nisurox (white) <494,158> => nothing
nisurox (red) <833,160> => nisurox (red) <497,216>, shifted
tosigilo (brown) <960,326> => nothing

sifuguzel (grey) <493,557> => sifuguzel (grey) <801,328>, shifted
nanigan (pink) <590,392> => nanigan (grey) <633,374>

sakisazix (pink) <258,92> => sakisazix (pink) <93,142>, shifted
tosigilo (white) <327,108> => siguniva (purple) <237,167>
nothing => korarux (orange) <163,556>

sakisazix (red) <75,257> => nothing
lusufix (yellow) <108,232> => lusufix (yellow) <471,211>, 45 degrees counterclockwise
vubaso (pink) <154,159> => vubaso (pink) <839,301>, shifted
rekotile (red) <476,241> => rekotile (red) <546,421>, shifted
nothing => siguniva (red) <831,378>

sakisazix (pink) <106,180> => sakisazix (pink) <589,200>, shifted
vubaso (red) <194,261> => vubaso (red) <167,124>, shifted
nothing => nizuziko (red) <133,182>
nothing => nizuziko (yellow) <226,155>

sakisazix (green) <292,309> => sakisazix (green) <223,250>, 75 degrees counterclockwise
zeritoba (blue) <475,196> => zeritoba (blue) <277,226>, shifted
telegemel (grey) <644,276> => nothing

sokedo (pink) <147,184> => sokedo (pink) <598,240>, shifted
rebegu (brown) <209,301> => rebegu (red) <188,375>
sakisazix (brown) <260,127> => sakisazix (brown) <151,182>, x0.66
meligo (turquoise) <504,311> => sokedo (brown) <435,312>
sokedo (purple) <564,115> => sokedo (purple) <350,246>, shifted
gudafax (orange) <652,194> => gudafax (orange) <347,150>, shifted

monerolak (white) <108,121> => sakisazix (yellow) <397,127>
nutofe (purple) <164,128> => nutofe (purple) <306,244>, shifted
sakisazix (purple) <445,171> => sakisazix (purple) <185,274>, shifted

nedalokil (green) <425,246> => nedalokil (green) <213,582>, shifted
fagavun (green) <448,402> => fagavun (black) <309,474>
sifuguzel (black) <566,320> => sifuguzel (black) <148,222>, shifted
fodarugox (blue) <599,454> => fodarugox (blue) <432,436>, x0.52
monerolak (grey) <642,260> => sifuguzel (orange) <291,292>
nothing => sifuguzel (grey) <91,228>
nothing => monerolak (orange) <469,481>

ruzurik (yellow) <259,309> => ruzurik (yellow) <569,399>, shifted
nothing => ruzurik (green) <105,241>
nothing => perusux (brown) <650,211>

-- -- --

▶ Problem requirements: Everything from the line containing "rekotile (red) <476,241>" to the last line of the data above must be set down exactly, both ends included, with no other lines.

▶ Exercise response:
rekotile (red) <476,241> => rekotile (red) <546,421>, shifted
nothing => siguniva (red) <831,378>

sakisazix (pink) <106,180> => sakisazix (pink) <589,200>, shifted
vubaso (red) <194,261> => vubaso (red) <167,124>, shifted
nothing => nizuziko (red) <133,182>
nothing => nizuziko (yellow) <226,155>

sakisazix (green) <292,309> => sakisazix (green) <223,250>, 75 degrees counterclockwise
zeritoba (blue) <475,196> => zeritoba (blue) <277,226>, shifted
telegemel (grey) <644,276> => nothing

sokedo (pink) <147,184> => sokedo (pink) <598,240>, shifted
rebegu (brown) <209,301> => rebegu (red) <188,375>
sakisazix (brown) <260,127> => sakisazix (brown) <151,182>, x0.66
meligo (turquoise) <504,311> => sokedo (brown) <435,312>
sokedo (purple) <564,115> => sokedo (purple) <350,246>, shifted
gudafax (orange) <652,194> => gudafax (orange) <347,150>, shifted

monerolak (white) <108,121> => sakisazix (yellow) <397,127>
nutofe (purple) <164,128> => nutofe (purple) <306,244>, shifted
sakisazix (purple) <445,171> => sakisazix (purple) <185,274>, shifted

nedalokil (green) <425,246> => nedalokil (green) <213,582>, shifted
fagavun (green) <448,402> => fagavun (black) <309,474>
sifuguzel (black) <566,320> => sifuguzel (black) <148,222>, shifted
fodarugox (blue) <599,454> => fodarugox (blue) <432,436>, x0.52
monerolak (grey) <642,260> => sifuguzel (orange) <291,292>
nothing => sifuguzel (grey) <91,228>
nothing => monerolak (orange) <469,481>

ruzurik (yellow) <259,309> => ruzurik (yellow) <569,399>, shifted
nothing => ruzurik (green) <105,241>
nothing => perusux (brown) <650,211>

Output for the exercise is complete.